# Description of the task
Retype each of the following items line for line, keeping every character unchanged.

>> start Data to process

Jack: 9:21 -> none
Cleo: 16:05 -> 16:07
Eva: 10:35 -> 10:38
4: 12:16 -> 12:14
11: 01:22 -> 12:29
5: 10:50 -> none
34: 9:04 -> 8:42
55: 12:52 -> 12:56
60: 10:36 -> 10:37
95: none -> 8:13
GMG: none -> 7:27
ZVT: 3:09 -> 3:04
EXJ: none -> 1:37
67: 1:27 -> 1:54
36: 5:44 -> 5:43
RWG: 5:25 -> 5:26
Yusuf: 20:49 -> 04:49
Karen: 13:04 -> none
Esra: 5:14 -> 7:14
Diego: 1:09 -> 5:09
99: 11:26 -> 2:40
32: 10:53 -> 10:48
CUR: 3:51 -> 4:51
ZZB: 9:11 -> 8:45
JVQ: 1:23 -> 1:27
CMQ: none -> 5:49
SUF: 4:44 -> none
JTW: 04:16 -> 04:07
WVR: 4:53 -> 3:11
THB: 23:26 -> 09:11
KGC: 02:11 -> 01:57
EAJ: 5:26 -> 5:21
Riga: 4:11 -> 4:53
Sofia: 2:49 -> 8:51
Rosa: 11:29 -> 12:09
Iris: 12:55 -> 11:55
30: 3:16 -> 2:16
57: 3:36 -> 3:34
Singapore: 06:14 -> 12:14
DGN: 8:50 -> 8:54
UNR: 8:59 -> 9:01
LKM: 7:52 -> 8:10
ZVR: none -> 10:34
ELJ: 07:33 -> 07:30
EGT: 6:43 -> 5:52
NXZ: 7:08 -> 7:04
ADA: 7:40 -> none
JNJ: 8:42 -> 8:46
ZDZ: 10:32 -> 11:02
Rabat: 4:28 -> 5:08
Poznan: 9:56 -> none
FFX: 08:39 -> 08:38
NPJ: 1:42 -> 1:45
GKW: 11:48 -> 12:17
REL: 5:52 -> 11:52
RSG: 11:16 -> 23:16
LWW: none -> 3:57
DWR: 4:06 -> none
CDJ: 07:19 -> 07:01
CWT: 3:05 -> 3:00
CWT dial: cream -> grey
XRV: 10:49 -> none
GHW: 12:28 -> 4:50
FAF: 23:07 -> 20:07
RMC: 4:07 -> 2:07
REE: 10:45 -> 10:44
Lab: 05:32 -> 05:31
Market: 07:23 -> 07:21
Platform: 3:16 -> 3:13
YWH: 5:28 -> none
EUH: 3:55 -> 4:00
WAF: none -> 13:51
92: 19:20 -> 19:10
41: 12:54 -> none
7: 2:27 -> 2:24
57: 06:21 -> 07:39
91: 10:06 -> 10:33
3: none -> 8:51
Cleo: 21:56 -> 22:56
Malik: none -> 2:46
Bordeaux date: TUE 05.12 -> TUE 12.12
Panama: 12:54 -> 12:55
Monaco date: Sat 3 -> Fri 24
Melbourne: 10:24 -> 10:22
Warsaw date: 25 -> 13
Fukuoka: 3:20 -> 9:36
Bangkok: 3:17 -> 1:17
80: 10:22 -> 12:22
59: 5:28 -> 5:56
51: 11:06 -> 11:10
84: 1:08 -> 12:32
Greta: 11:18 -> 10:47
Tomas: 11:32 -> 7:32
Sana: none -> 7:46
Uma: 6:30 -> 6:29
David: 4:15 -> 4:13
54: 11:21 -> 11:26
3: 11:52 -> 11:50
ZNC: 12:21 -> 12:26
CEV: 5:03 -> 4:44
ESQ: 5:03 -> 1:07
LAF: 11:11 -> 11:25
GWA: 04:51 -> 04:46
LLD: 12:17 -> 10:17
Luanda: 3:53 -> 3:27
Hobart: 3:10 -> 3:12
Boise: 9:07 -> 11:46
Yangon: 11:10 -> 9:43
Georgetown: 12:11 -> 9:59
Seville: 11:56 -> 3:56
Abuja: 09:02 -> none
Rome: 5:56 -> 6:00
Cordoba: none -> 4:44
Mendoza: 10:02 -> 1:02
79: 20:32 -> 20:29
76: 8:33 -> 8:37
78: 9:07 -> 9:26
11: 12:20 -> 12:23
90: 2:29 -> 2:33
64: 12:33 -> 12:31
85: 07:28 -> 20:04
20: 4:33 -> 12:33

>> end Data to process

# Response to this task
Jack: 9:21 -> none
Cleo: 16:05 -> 16:07
Eva: 10:35 -> 10:38
4: 12:16 -> 12:14
11: 01:22 -> 12:29
5: 10:50 -> none
34: 9:04 -> 8:42
55: 12:52 -> 12:56
60: 10:36 -> 10:37
95: none -> 8:13
GMG: none -> 7:27
ZVT: 3:09 -> 3:04
EXJ: none -> 1:37
67: 1:27 -> 1:54
36: 5:44 -> 5:43
RWG: 5:25 -> 5:26
Yusuf: 20:49 -> 04:49
Karen: 13:04 -> none
Esra: 5:14 -> 7:14
Diego: 1:09 -> 5:09
99: 11:26 -> 2:40
32: 10:53 -> 10:48
CUR: 3:51 -> 4:51
ZZB: 9:11 -> 8:45
JVQ: 1:23 -> 1:27
CMQ: none -> 5:49
SUF: 4:44 -> none
JTW: 04:16 -> 04:07
WVR: 4:53 -> 3:11
THB: 23:26 -> 09:11
KGC: 02:11 -> 01:57
EAJ: 5:26 -> 5:21
Riga: 4:11 -> 4:53
Sofia: 2:49 -> 8:51
Rosa: 11:29 -> 12:09
Iris: 12:55 -> 11:55
30: 3:16 -> 2:16
57: 3:36 -> 3:34
Singapore: 06:14 -> 12:14
DGN: 8:50 -> 8:54
UNR: 8:59 -> 9:01
LKM: 7:52 -> 8:10
ZVR: none -> 10:34
ELJ: 07:33 -> 07:30
EGT: 6:43 -> 5:52
NXZ: 7:08 -> 7:04
ADA: 7:40 -> none
JNJ: 8:42 -> 8:46
ZDZ: 10:32 -> 11:02
Rabat: 4:28 -> 5:08
Poznan: 9:56 -> none
FFX: 08:39 -> 08:38
NPJ: 1:42 -> 1:45
GKW: 11:48 -> 12:17
REL: 5:52 -> 11:52
RSG: 11:16 -> 23:16
LWW: none -> 3:57
DWR: 4:06 -> none
CDJ: 07:19 -> 07:01
CWT: 3:05 -> 3:00
CWT dial: cream -> grey
XRV: 10:49 -> none
GHW: 12:28 -> 4:50
FAF: 23:07 -> 20:07
RMC: 4:07 -> 2:07
REE: 10:45 -> 10:44
Lab: 05:32 -> 05:31
Market: 07:23 -> 07:21
Platform: 3:16 -> 3:13
YWH: 5:28 -> none
EUH: 3:55 -> 4:00
WAF: none -> 13:51
92: 19:20 -> 19:10
41: 12:54 -> none
7: 2:27 -> 2:24
57: 06:21 -> 07:39
91: 10:06 -> 10:33
3: none -> 8:51
Cleo: 21:56 -> 22:56
Malik: none -> 2:46
Bordeaux date: TUE 05.12 -> TUE 12.12
Panama: 12:54 -> 12:55
Monaco date: Sat 3 -> Fri 24
Melbourne: 10:24 -> 10:22
Warsaw date: 25 -> 13
Fukuoka: 3:20 -> 9:36
Bangkok: 3:17 -> 1:17
80: 10:22 -> 12:22
59: 5:28 -> 5:56
51: 11:06 -> 11:10
84: 1:08 -> 12:32
Greta: 11:18 -> 10:47
Tomas: 11:32 -> 7:32
Sana: none -> 7:46
Uma: 6:30 -> 6:29
David: 4:15 -> 4:13
54: 11:21 -> 11:26
3: 11:52 -> 11:50
ZNC: 12:21 -> 12:26
CEV: 5:03 -> 4:44
ESQ: 5:03 -> 1:07
LAF: 11:11 -> 11:25
GWA: 04:51 -> 04:46
LLD: 12:17 -> 10:17
Luanda: 3:53 -> 3:27
Hobart: 3:10 -> 3:12
Boise: 9:07 -> 11:46
Yangon: 11:10 -> 9:43
Georgetown: 12:11 -> 9:59
Seville: 11:56 -> 3:56
Abuja: 09:02 -> none
Rome: 5:56 -> 6:00
Cordoba: none -> 4:44
Mendoza: 10:02 -> 1:02
79: 20:32 -> 20:29
76: 8:33 -> 8:37
78: 9:07 -> 9:26
11: 12:20 -> 12:23
90: 2:29 -> 2:33
64: 12:33 -> 12:31
85: 07:28 -> 20:04
20: 4:33 -> 12:33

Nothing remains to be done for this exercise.